**WHAT IS REQUIRED:** Copy the records below exactly as they stand. Leave out the pictures.

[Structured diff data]
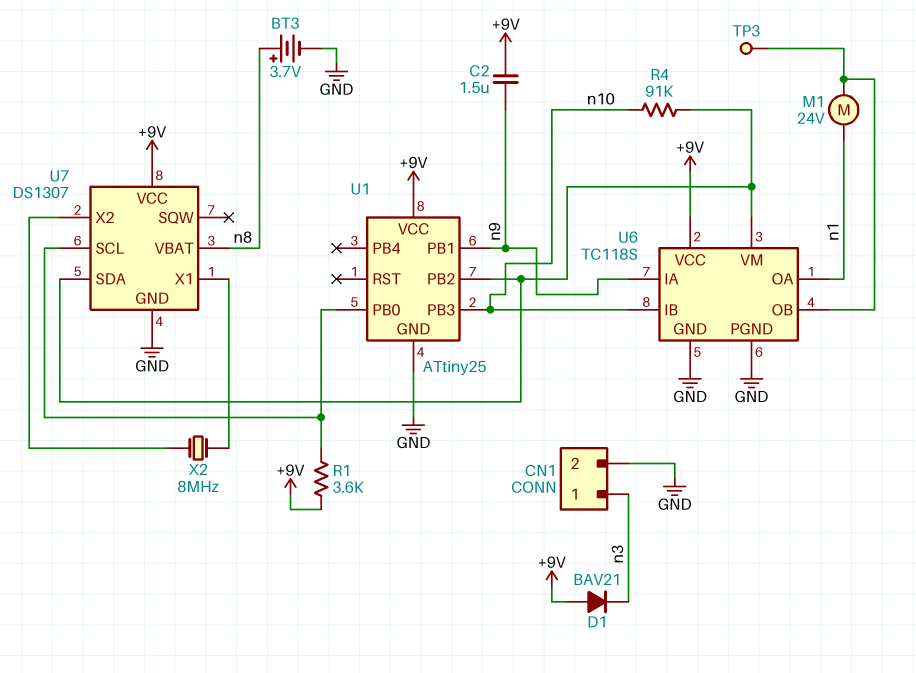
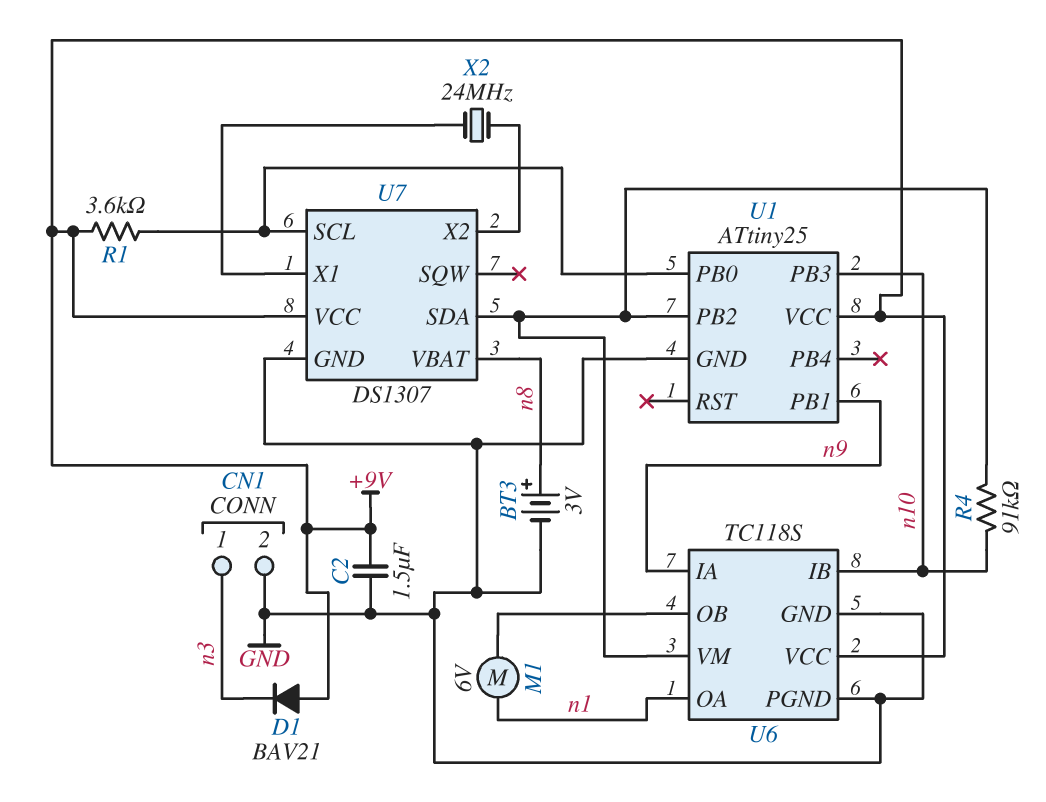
BT3: 3.7V (plus n8, minus GND) -> 3V (plus n8, minus GND)
C2: 1.5uF (+9V, n9) -> 1.5uF (+9V, GND)
M1: motor 24V (U6/OB, n1) -> motor 6V (U6/OB, n1)
TP3: test point (U6/OB) -> none
X2: 8MHz (U7/X1, U7/X2) -> 24MHz (U7/X1, U7/X2)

**SOLUTION BELOW:**
BT3: 3.7V (plus n8, minus GND) -> 3V (plus n8, minus GND)
C2: 1.5uF (+9V, n9) -> 1.5uF (+9V, GND)
M1: motor 24V (U6/OB, n1) -> motor 6V (U6/OB, n1)
TP3: test point (U6/OB) -> none
X2: 8MHz (U7/X1, U7/X2) -> 24MHz (U7/X1, U7/X2)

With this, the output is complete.